- Task requirements
Your reply should hold only the lines from the records below where "cyan" occurs.

- Provided data
◇ ◇ ◇ ◇ ◇ ◇ ◇
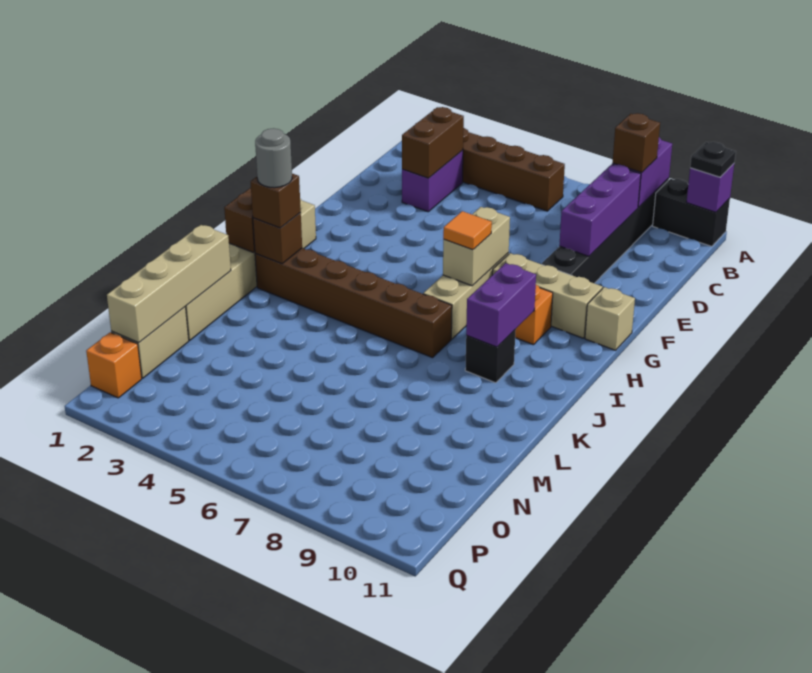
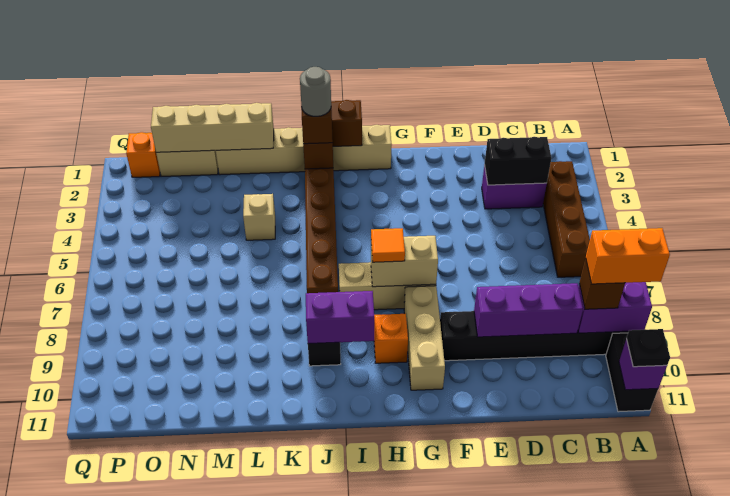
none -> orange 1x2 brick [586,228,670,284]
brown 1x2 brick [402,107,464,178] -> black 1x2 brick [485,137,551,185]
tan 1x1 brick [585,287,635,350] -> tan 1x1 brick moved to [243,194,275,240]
◇ ◇ ◇ ◇ ◇ ◇ ◇
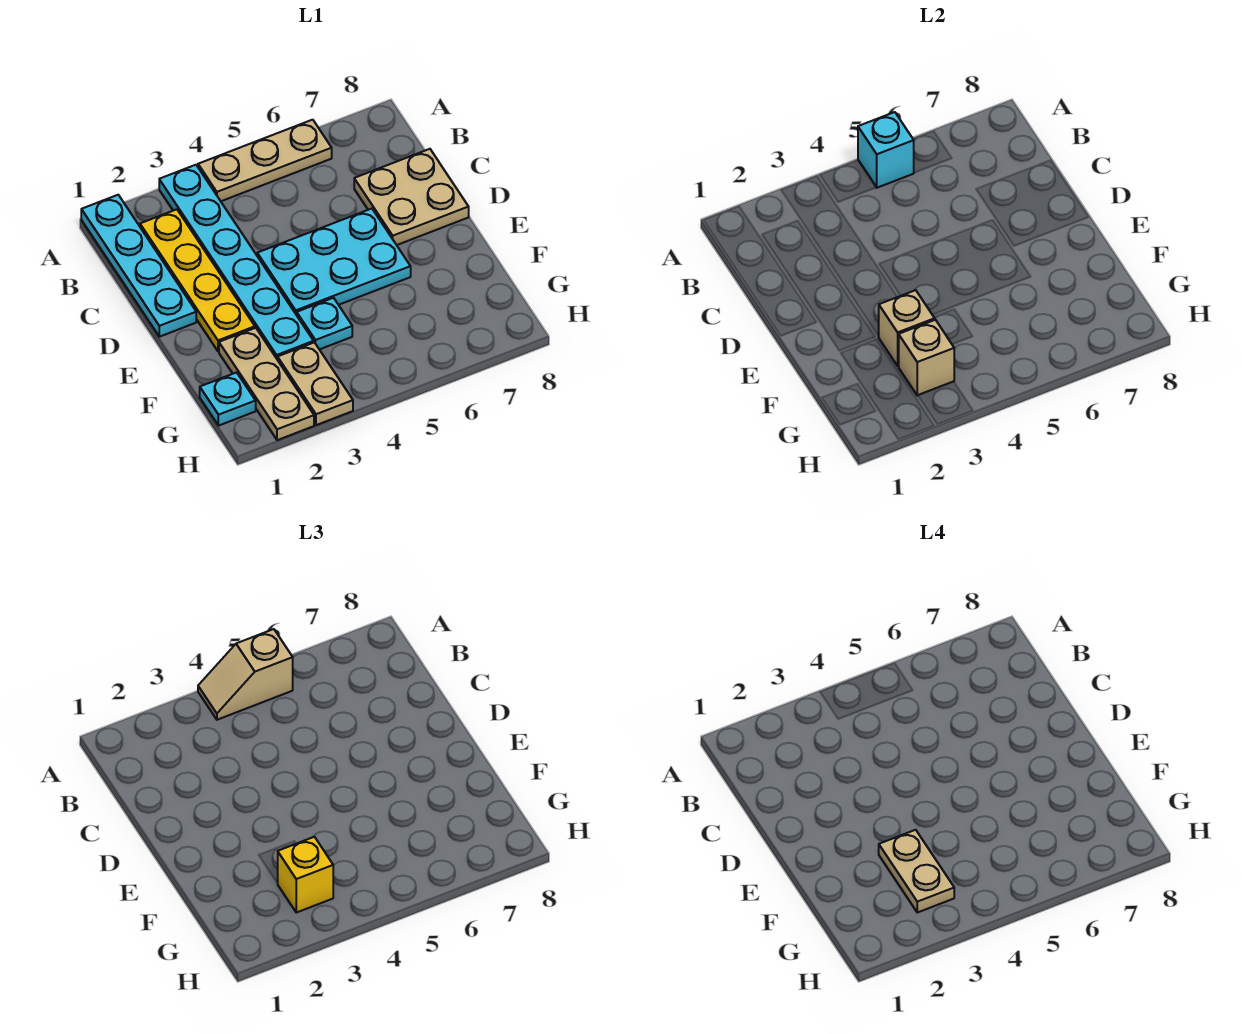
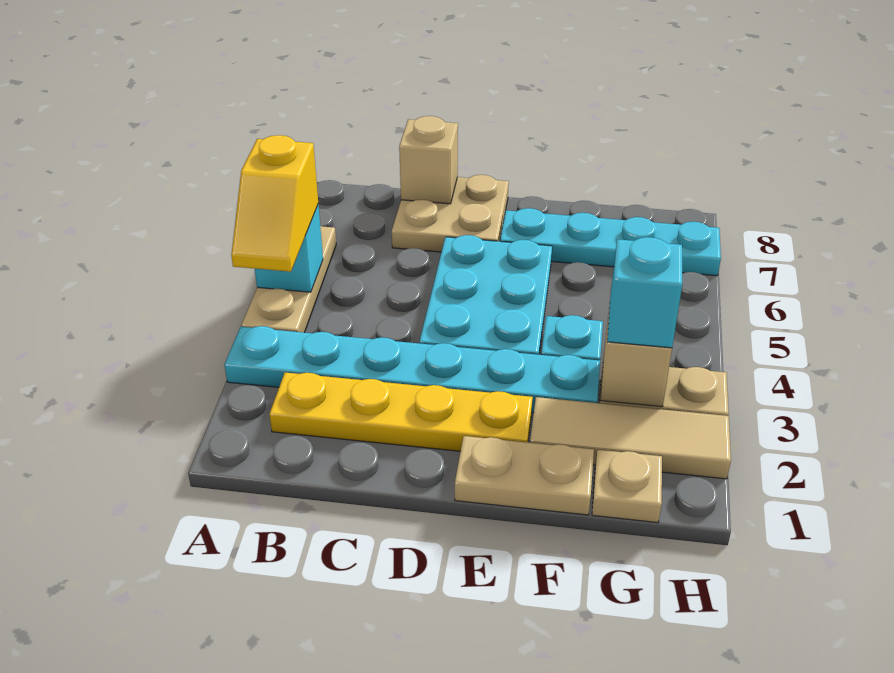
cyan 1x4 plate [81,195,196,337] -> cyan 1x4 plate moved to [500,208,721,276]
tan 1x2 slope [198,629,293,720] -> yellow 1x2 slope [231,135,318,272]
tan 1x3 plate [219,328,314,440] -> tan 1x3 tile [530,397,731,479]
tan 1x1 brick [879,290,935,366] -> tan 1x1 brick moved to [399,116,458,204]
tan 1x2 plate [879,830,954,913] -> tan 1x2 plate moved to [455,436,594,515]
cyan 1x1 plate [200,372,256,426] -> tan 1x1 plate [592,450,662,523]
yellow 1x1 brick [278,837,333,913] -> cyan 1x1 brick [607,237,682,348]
◇ ◇ ◇ ◇ ◇ ◇ ◇
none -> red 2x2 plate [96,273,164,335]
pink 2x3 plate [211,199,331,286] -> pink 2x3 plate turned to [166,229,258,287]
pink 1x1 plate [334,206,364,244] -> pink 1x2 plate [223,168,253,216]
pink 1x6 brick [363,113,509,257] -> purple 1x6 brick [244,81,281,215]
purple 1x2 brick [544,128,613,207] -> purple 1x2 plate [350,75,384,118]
◇ ◇ ◇ ◇ ◇ ◇ ◇
- Task output
cyan 1x4 plate [81,195,196,337] -> cyan 1x4 plate moved to [500,208,721,276]
cyan 1x1 plate [200,372,256,426] -> tan 1x1 plate [592,450,662,523]
yellow 1x1 brick [278,837,333,913] -> cyan 1x1 brick [607,237,682,348]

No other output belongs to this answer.